§ WORK INSTRUCTION: Within the entries below, find the portion that opens with the line containing "campana/morado (403,414,450,474) →" and closes with the line containing "mancuerna/rojo (475,411,529,477) →". Retype that portion exactly and only.

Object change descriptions
* * * * * * * * *

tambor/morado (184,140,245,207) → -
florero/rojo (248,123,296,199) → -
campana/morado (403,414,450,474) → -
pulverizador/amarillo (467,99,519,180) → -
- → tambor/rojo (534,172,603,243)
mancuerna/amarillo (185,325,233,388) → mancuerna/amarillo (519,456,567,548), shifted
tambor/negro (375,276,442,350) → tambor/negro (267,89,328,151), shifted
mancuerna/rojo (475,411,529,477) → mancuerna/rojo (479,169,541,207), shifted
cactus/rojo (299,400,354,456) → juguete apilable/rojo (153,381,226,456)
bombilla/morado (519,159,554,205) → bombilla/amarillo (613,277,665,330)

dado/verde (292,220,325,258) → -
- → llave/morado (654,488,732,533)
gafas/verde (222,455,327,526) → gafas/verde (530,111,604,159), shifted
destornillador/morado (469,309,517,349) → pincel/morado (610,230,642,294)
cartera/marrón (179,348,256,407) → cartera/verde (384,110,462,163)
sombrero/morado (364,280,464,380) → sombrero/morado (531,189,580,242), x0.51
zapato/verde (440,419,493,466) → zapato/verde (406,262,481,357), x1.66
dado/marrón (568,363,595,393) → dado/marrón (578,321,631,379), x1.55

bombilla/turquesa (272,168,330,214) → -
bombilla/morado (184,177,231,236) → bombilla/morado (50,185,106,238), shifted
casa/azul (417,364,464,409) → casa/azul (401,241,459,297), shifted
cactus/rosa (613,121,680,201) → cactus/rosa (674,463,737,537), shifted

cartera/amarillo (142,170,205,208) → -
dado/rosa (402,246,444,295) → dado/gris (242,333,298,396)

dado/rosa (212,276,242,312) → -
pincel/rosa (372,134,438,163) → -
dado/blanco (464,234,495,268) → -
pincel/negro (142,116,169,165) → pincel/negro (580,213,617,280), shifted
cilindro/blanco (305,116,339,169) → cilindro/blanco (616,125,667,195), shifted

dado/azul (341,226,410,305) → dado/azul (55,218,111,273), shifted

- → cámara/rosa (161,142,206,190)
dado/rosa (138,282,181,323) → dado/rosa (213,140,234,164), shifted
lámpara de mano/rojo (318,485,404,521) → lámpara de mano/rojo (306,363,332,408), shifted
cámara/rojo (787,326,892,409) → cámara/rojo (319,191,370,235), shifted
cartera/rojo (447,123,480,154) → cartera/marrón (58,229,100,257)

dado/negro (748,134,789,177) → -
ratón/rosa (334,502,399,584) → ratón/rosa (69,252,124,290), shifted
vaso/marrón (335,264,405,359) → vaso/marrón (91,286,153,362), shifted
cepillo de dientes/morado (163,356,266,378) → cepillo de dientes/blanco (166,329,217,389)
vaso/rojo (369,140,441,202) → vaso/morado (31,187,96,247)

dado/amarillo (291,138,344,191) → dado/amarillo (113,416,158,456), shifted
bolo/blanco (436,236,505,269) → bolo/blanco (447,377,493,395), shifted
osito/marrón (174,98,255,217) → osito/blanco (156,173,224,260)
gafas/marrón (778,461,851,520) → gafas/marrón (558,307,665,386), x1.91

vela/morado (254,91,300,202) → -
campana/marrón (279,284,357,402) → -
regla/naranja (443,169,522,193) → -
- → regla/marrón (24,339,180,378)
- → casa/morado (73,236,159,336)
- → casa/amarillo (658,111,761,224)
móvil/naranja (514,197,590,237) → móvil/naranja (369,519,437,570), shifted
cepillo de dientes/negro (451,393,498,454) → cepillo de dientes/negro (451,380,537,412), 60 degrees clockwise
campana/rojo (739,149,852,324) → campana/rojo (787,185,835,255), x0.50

* * * * * * * * *

§ WRITTEN REPLY:
campana/morado (403,414,450,474) → -
pulverizador/amarillo (467,99,519,180) → -
- → tambor/rojo (534,172,603,243)
mancuerna/amarillo (185,325,233,388) → mancuerna/amarillo (519,456,567,548), shifted
tambor/negro (375,276,442,350) → tambor/negro (267,89,328,151), shifted
mancuerna/rojo (475,411,529,477) → mancuerna/rojo (479,169,541,207), shifted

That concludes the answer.